PROBLEM REQUIREMENTS:
Print the lines that run from the line with "HALL pin OUT: A0 -> D4" to the line with "JOY3 pin VRY: A0 -> 11", keeping both end lines, exactly as they appear in the entries below, and nothing else.

EXTRACTED DATA:
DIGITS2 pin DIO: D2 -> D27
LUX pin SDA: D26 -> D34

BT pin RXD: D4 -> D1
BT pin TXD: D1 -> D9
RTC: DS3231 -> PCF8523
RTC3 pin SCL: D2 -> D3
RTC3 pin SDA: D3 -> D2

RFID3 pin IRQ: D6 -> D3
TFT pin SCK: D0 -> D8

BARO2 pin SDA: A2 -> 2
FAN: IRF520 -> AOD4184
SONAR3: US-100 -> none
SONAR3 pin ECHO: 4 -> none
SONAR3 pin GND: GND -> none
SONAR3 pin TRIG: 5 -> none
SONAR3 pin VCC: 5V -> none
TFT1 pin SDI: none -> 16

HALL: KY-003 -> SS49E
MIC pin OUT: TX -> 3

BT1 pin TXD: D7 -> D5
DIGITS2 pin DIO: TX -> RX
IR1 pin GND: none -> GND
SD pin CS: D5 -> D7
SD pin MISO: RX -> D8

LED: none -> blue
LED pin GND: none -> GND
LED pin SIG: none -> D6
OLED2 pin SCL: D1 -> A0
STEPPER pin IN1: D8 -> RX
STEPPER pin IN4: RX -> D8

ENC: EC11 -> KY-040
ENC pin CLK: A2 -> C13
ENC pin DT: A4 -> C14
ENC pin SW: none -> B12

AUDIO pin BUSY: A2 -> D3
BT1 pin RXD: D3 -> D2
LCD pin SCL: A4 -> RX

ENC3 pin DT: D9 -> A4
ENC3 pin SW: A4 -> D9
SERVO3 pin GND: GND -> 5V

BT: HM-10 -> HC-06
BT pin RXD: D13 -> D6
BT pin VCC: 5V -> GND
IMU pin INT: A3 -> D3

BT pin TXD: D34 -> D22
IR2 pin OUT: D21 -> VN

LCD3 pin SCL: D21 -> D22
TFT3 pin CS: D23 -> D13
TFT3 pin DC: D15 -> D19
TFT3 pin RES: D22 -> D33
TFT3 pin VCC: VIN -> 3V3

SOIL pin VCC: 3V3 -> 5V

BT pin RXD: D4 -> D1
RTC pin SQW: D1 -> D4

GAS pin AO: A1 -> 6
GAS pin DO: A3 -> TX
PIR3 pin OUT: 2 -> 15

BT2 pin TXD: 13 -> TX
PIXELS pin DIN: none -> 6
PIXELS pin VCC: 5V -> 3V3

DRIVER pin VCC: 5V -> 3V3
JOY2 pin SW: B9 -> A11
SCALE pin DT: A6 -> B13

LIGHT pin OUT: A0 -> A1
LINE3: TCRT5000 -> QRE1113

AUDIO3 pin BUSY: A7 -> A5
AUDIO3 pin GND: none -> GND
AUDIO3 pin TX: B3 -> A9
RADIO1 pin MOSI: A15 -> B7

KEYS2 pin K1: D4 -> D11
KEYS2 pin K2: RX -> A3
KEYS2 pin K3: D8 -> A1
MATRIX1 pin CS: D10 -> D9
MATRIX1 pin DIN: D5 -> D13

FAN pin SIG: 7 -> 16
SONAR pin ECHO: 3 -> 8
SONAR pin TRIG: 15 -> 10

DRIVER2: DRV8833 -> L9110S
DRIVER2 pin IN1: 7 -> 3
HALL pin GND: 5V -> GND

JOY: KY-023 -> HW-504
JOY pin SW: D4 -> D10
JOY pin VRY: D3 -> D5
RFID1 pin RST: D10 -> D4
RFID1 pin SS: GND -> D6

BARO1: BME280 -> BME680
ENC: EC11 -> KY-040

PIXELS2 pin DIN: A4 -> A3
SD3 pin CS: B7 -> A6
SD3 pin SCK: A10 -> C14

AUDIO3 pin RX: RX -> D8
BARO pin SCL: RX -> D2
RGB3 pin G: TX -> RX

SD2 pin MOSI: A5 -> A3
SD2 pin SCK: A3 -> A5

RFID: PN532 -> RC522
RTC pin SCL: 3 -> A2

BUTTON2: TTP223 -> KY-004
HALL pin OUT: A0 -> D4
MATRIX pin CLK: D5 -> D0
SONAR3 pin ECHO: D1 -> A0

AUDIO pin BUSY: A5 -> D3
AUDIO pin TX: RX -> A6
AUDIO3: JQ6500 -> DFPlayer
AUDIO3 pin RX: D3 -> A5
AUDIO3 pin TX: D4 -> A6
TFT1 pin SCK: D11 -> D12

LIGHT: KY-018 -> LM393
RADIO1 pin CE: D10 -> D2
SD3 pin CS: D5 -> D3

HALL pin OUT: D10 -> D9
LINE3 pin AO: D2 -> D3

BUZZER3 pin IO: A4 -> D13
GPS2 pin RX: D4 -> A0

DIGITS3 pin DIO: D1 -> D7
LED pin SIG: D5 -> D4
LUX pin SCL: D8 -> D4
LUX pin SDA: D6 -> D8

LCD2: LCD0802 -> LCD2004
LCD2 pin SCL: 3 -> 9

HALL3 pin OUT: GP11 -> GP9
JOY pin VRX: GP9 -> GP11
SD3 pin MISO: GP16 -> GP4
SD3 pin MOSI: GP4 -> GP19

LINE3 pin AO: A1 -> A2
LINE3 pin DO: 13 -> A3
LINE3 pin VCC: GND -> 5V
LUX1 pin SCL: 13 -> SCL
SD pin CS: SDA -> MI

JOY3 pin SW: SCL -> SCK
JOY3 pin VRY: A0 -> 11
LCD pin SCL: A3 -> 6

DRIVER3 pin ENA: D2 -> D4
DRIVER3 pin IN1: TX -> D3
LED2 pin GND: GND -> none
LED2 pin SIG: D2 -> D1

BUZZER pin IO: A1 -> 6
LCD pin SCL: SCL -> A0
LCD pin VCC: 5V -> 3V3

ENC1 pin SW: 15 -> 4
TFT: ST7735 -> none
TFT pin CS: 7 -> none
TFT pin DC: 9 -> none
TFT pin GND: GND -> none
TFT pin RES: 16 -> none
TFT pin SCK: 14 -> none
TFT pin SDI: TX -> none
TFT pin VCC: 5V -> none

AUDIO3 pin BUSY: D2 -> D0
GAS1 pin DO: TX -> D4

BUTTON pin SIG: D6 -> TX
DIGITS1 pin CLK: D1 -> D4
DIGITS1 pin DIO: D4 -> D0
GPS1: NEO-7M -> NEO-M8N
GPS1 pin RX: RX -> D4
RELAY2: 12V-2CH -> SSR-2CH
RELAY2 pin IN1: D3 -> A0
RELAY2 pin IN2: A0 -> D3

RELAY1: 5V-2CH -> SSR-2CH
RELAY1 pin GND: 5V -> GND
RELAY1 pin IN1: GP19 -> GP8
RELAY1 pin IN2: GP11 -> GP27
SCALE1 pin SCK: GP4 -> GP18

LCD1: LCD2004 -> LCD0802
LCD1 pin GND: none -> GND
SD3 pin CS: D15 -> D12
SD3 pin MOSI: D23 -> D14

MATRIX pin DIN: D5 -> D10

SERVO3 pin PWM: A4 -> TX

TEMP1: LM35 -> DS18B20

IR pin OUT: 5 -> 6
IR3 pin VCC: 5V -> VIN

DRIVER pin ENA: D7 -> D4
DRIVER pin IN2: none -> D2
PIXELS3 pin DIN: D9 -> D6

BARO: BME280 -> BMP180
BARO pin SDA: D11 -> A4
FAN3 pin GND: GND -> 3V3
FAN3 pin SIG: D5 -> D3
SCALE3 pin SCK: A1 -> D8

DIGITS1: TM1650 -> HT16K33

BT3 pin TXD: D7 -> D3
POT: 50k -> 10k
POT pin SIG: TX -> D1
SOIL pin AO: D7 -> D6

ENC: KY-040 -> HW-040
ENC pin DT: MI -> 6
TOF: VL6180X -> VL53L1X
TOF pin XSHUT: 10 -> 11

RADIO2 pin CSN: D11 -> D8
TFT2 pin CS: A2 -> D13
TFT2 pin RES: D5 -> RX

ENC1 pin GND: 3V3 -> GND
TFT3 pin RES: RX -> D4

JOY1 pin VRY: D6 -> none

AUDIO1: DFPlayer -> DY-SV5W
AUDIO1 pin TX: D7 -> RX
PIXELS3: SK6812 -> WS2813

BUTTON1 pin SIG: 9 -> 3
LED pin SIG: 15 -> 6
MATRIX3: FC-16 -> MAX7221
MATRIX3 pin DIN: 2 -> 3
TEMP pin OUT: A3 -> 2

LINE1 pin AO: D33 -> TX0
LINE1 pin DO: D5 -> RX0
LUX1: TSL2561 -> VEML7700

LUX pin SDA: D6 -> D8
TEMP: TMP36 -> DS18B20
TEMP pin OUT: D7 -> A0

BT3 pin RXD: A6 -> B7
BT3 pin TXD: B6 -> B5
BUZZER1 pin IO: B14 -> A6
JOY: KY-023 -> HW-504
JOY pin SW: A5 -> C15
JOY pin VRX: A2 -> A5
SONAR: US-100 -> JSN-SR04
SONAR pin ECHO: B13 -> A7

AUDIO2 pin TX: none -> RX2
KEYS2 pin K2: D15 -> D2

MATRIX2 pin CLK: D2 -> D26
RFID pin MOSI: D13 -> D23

COMPLETED TASK:
HALL pin OUT: A0 -> D4
MATRIX pin CLK: D5 -> D0
SONAR3 pin ECHO: D1 -> A0

AUDIO pin BUSY: A5 -> D3
AUDIO pin TX: RX -> A6
AUDIO3: JQ6500 -> DFPlayer
AUDIO3 pin RX: D3 -> A5
AUDIO3 pin TX: D4 -> A6
TFT1 pin SCK: D11 -> D12

LIGHT: KY-018 -> LM393
RADIO1 pin CE: D10 -> D2
SD3 pin CS: D5 -> D3

HALL pin OUT: D10 -> D9
LINE3 pin AO: D2 -> D3

BUZZER3 pin IO: A4 -> D13
GPS2 pin RX: D4 -> A0

DIGITS3 pin DIO: D1 -> D7
LED pin SIG: D5 -> D4
LUX pin SCL: D8 -> D4
LUX pin SDA: D6 -> D8

LCD2: LCD0802 -> LCD2004
LCD2 pin SCL: 3 -> 9

HALL3 pin OUT: GP11 -> GP9
JOY pin VRX: GP9 -> GP11
SD3 pin MISO: GP16 -> GP4
SD3 pin MOSI: GP4 -> GP19

LINE3 pin AO: A1 -> A2
LINE3 pin DO: 13 -> A3
LINE3 pin VCC: GND -> 5V
LUX1 pin SCL: 13 -> SCL
SD pin CS: SDA -> MI

JOY3 pin SW: SCL -> SCK
JOY3 pin VRY: A0 -> 11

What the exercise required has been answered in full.